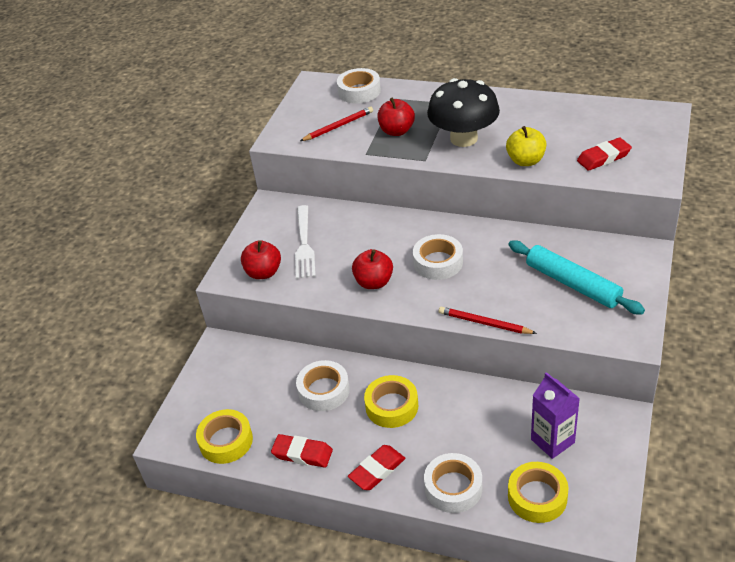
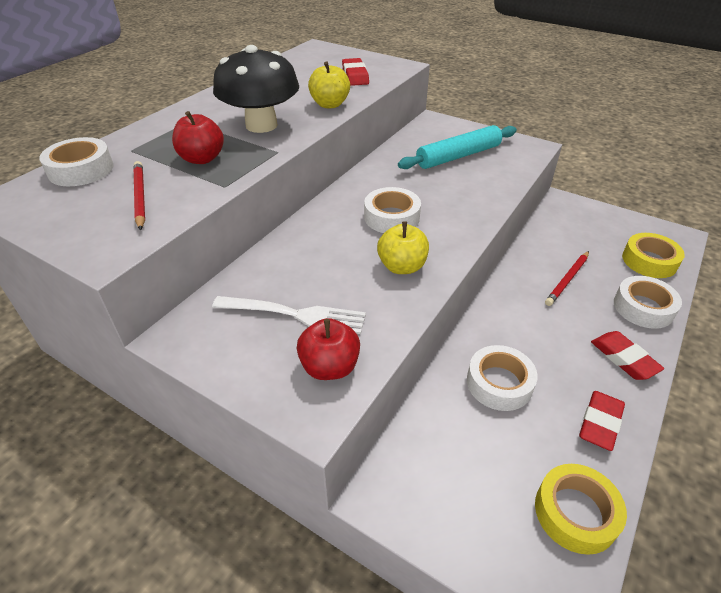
camera: 80 degrees left, 0 degrees up
(374, 282) = (402, 266): red apple -> yellow apple
(392, 406) = (533, 329): yellow tape -> none
(484, 323) = (494, 208): red pencil -> red pencil (567, 280)
(552, 441) = (587, 239): purple carton -> none

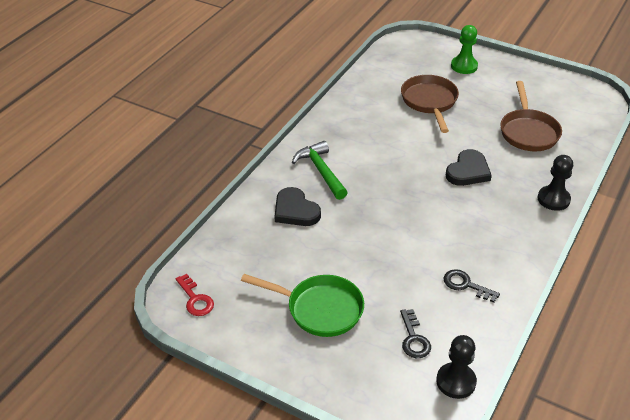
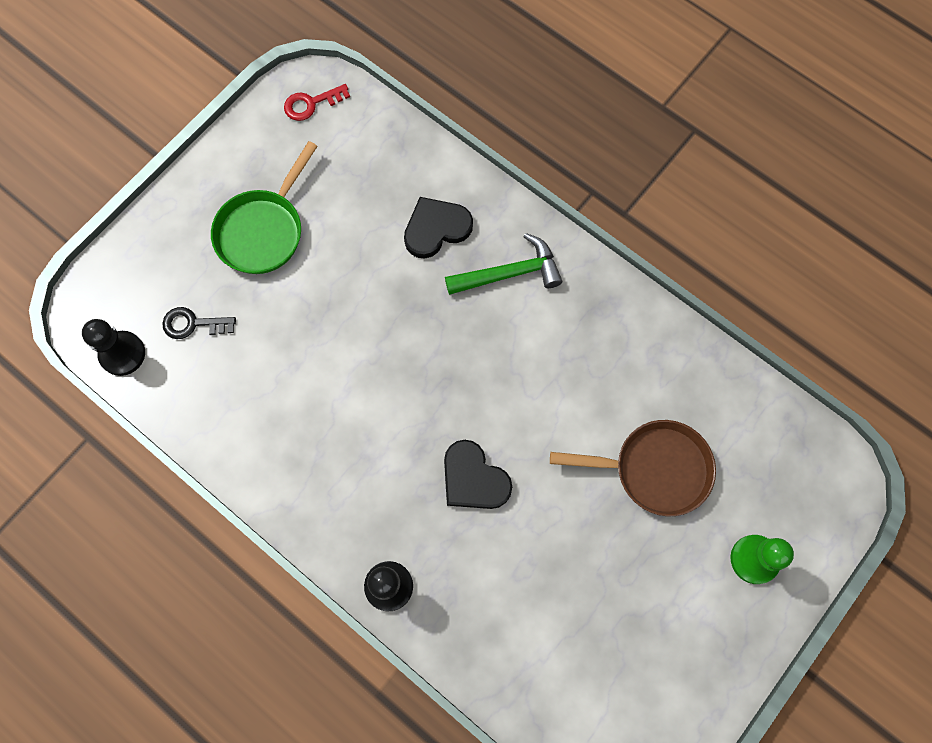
camera: 100 degrees right, 30 degrees up
(466, 285) = (257, 408): black key -> none
(528, 132) = (552, 607): brown pan -> none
____
§ **WHAT TO DO**:
Going from the line holding "(392, 406) = (533, 329): yellow tape -> none" to the last line of the data above, reproduce every line exactly, both included, with the pictures omitted.

§ **PROBLEM SOLUTION**:
(392, 406) = (533, 329): yellow tape -> none
(484, 323) = (494, 208): red pencil -> red pencil (567, 280)
(552, 441) = (587, 239): purple carton -> none

camera: 100 degrees right, 30 degrees up
(466, 285) = (257, 408): black key -> none
(528, 132) = (552, 607): brown pan -> none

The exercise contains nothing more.